• _WORKING DATA_
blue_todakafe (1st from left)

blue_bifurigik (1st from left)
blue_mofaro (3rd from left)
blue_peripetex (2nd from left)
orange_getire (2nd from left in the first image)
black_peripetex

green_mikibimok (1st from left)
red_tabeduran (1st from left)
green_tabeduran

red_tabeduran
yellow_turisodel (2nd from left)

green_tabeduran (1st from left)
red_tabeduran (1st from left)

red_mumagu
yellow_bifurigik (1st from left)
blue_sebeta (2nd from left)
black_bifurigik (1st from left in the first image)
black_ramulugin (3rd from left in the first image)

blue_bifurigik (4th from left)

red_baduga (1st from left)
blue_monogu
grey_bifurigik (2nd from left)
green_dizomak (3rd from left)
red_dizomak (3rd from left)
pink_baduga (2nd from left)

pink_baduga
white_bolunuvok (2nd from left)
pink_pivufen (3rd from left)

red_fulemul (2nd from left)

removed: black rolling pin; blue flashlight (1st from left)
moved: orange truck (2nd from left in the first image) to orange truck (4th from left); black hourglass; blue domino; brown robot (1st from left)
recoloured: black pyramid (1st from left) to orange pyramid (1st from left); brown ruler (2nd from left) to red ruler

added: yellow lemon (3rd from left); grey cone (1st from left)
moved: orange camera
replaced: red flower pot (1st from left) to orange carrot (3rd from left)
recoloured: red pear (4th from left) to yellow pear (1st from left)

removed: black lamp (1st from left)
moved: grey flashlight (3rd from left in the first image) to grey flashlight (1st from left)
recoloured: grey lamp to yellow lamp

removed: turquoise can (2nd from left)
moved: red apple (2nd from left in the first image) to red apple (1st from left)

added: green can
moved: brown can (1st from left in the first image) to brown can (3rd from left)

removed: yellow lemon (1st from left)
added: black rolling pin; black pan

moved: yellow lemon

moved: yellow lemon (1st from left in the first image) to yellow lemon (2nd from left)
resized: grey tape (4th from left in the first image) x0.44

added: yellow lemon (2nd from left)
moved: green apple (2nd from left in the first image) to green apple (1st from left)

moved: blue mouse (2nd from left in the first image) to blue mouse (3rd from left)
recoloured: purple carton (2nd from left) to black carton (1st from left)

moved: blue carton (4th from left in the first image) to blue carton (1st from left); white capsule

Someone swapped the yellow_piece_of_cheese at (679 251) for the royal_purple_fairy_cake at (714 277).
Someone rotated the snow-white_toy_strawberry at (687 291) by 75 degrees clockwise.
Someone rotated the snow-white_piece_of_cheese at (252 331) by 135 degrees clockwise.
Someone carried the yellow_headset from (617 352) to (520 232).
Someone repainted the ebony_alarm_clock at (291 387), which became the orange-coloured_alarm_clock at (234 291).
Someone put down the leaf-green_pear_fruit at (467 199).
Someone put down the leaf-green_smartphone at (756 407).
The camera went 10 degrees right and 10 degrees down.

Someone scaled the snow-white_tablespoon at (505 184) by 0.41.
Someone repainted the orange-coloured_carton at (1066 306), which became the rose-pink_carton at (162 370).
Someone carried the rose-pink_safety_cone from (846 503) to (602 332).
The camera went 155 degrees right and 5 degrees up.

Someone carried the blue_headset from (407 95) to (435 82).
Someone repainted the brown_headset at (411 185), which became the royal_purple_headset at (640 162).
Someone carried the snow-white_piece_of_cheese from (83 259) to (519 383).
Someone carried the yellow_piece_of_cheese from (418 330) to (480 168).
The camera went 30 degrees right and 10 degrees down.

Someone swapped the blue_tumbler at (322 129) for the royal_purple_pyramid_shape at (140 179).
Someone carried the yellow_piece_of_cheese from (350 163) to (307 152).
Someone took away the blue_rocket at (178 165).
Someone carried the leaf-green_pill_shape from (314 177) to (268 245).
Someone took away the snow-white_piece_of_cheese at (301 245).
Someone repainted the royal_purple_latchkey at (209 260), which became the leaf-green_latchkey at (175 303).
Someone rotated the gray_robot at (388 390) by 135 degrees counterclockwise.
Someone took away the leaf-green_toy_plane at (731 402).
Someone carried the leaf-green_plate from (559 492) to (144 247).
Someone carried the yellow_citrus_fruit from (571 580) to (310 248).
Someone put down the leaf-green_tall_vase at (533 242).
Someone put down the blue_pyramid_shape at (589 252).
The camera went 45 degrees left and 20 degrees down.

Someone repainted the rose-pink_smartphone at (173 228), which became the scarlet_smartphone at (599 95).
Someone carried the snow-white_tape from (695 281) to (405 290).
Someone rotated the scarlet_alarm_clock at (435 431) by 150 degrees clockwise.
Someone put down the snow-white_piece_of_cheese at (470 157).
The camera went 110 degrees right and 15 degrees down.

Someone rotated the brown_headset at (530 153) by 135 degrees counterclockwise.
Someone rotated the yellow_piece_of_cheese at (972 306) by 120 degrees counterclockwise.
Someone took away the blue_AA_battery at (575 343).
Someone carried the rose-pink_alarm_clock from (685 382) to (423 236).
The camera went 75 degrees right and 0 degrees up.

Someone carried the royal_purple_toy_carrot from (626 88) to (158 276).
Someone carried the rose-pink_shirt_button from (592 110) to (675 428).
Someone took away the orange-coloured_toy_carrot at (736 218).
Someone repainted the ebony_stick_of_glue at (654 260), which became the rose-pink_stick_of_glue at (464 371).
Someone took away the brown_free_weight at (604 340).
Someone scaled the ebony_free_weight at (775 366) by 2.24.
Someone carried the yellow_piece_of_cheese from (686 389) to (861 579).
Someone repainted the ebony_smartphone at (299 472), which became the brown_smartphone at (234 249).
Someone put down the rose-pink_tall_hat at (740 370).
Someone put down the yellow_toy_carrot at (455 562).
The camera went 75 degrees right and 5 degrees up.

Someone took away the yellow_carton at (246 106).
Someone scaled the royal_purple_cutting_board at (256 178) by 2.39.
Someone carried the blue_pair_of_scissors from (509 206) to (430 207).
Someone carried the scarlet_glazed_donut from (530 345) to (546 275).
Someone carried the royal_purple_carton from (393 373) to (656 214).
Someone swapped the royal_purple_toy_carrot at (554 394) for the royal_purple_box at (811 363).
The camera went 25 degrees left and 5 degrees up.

• _WHAT IS REQUIRED_
What you return must match the data above character for character.

• _OUTPUT OF THE TASK_
blue_todakafe (1st from left)

blue_bifurigik (1st from left)
blue_mofaro (3rd from left)
blue_peripetex (2nd from left)
orange_getire (2nd from left in the first image)
black_peripetex

green_mikibimok (1st from left)
red_tabeduran (1st from left)
green_tabeduran

red_tabeduran
yellow_turisodel (2nd from left)

green_tabeduran (1st from left)
red_tabeduran (1st from left)

red_mumagu
yellow_bifurigik (1st from left)
blue_sebeta (2nd from left)
black_bifurigik (1st from left in the first image)
black_ramulugin (3rd from left in the first image)

blue_bifurigik (4th from left)

red_baduga (1st from left)
blue_monogu
grey_bifurigik (2nd from left)
green_dizomak (3rd from left)
red_dizomak (3rd from left)
pink_baduga (2nd from left)

pink_baduga
white_bolunuvok (2nd from left)
pink_pivufen (3rd from left)

red_fulemul (2nd from left)

removed: black rolling pin; blue flashlight (1st from left)
moved: orange truck (2nd from left in the first image) to orange truck (4th from left); black hourglass; blue domino; brown robot (1st from left)
recoloured: black pyramid (1st from left) to orange pyramid (1st from left); brown ruler (2nd from left) to red ruler

added: yellow lemon (3rd from left); grey cone (1st from left)
moved: orange camera
replaced: red flower pot (1st from left) to orange carrot (3rd from left)
recoloured: red pear (4th from left) to yellow pear (1st from left)

removed: black lamp (1st from left)
moved: grey flashlight (3rd from left in the first image) to grey flashlight (1st from left)
recoloured: grey lamp to yellow lamp

removed: turquoise can (2nd from left)
moved: red apple (2nd from left in the first image) to red apple (1st from left)

added: green can
moved: brown can (1st from left in the first image) to brown can (3rd from left)

removed: yellow lemon (1st from left)
added: black rolling pin; black pan

moved: yellow lemon

moved: yellow lemon (1st from left in the first image) to yellow lemon (2nd from left)
resized: grey tape (4th from left in the first image) x0.44

added: yellow lemon (2nd from left)
moved: green apple (2nd from left in the first image) to green apple (1st from left)

moved: blue mouse (2nd from left in the first image) to blue mouse (3rd from left)
recoloured: purple carton (2nd from left) to black carton (1st from left)

moved: blue carton (4th from left in the first image) to blue carton (1st from left); white capsule

Someone swapped the yellow_piece_of_cheese at (679 251) for the royal_purple_fairy_cake at (714 277).
Someone rotated the snow-white_toy_strawberry at (687 291) by 75 degrees clockwise.
Someone rotated the snow-white_piece_of_cheese at (252 331) by 135 degrees clockwise.
Someone carried the yellow_headset from (617 352) to (520 232).
Someone repainted the ebony_alarm_clock at (291 387), which became the orange-coloured_alarm_clock at (234 291).
Someone put down the leaf-green_pear_fruit at (467 199).
Someone put down the leaf-green_smartphone at (756 407).
The camera went 10 degrees right and 10 degrees down.

Someone scaled the snow-white_tablespoon at (505 184) by 0.41.
Someone repainted the orange-coloured_carton at (1066 306), which became the rose-pink_carton at (162 370).
Someone carried the rose-pink_safety_cone from (846 503) to (602 332).
The camera went 155 degrees right and 5 degrees up.

Someone carried the blue_headset from (407 95) to (435 82).
Someone repainted the brown_headset at (411 185), which became the royal_purple_headset at (640 162).
Someone carried the snow-white_piece_of_cheese from (83 259) to (519 383).
Someone carried the yellow_piece_of_cheese from (418 330) to (480 168).
The camera went 30 degrees right and 10 degrees down.

Someone swapped the blue_tumbler at (322 129) for the royal_purple_pyramid_shape at (140 179).
Someone carried the yellow_piece_of_cheese from (350 163) to (307 152).
Someone took away the blue_rocket at (178 165).
Someone carried the leaf-green_pill_shape from (314 177) to (268 245).
Someone took away the snow-white_piece_of_cheese at (301 245).
Someone repainted the royal_purple_latchkey at (209 260), which became the leaf-green_latchkey at (175 303).
Someone rotated the gray_robot at (388 390) by 135 degrees counterclockwise.
Someone took away the leaf-green_toy_plane at (731 402).
Someone carried the leaf-green_plate from (559 492) to (144 247).
Someone carried the yellow_citrus_fruit from (571 580) to (310 248).
Someone put down the leaf-green_tall_vase at (533 242).
Someone put down the blue_pyramid_shape at (589 252).
The camera went 45 degrees left and 20 degrees down.

Someone repainted the rose-pink_smartphone at (173 228), which became the scarlet_smartphone at (599 95).
Someone carried the snow-white_tape from (695 281) to (405 290).
Someone rotated the scarlet_alarm_clock at (435 431) by 150 degrees clockwise.
Someone put down the snow-white_piece_of_cheese at (470 157).
The camera went 110 degrees right and 15 degrees down.

Someone rotated the brown_headset at (530 153) by 135 degrees counterclockwise.
Someone rotated the yellow_piece_of_cheese at (972 306) by 120 degrees counterclockwise.
Someone took away the blue_AA_battery at (575 343).
Someone carried the rose-pink_alarm_clock from (685 382) to (423 236).
The camera went 75 degrees right and 0 degrees up.

Someone carried the royal_purple_toy_carrot from (626 88) to (158 276).
Someone carried the rose-pink_shirt_button from (592 110) to (675 428).
Someone took away the orange-coloured_toy_carrot at (736 218).
Someone repainted the ebony_stick_of_glue at (654 260), which became the rose-pink_stick_of_glue at (464 371).
Someone took away the brown_free_weight at (604 340).
Someone scaled the ebony_free_weight at (775 366) by 2.24.
Someone carried the yellow_piece_of_cheese from (686 389) to (861 579).
Someone repainted the ebony_smartphone at (299 472), which became the brown_smartphone at (234 249).
Someone put down the rose-pink_tall_hat at (740 370).
Someone put down the yellow_toy_carrot at (455 562).
The camera went 75 degrees right and 5 degrees up.

Someone took away the yellow_carton at (246 106).
Someone scaled the royal_purple_cutting_board at (256 178) by 2.39.
Someone carried the blue_pair_of_scissors from (509 206) to (430 207).
Someone carried the scarlet_glazed_donut from (530 345) to (546 275).
Someone carried the royal_purple_carton from (393 373) to (656 214).
Someone swapped the royal_purple_toy_carrot at (554 394) for the royal_purple_box at (811 363).
The camera went 25 degrees left and 5 degrees up.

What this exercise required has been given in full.